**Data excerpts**

----

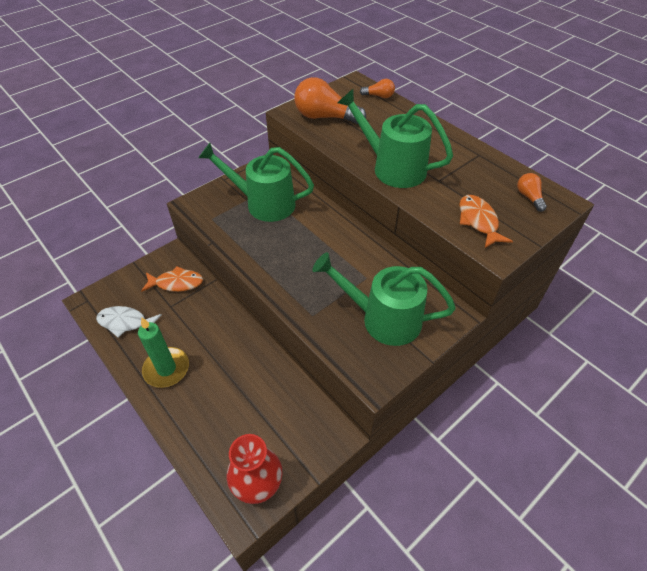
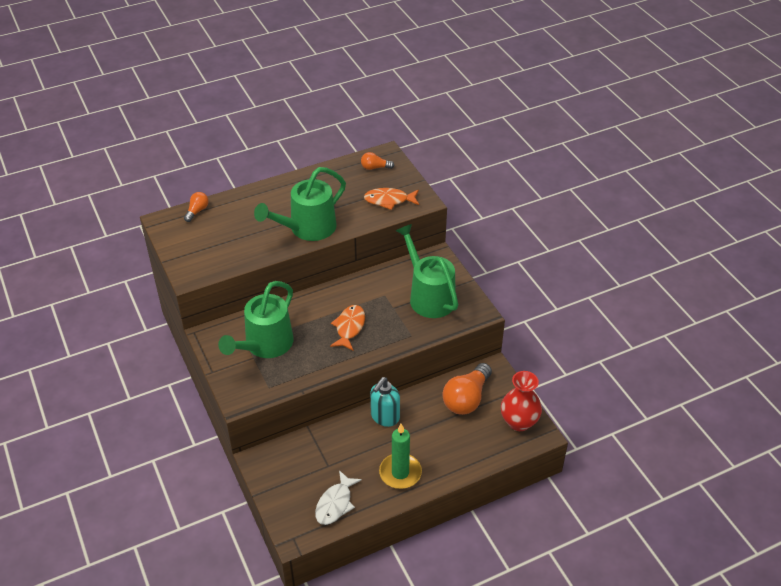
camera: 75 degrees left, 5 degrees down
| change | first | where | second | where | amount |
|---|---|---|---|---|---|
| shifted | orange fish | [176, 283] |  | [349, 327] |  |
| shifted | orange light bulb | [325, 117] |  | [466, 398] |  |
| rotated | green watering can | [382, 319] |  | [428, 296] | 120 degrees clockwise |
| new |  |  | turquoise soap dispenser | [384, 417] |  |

----

**Exercise requirements**
Output the entries above exactly as given, but strip out the pictures.

**Task result**
camera: 75 degrees left, 5 degrees down
| change | first | where | second | where | amount |
|---|---|---|---|---|---|
| shifted | orange fish | [176, 283] |  | [349, 327] |  |
| shifted | orange light bulb | [325, 117] |  | [466, 398] |  |
| rotated | green watering can | [382, 319] |  | [428, 296] | 120 degrees clockwise |
| new |  |  | turquoise soap dispenser | [384, 417] |  |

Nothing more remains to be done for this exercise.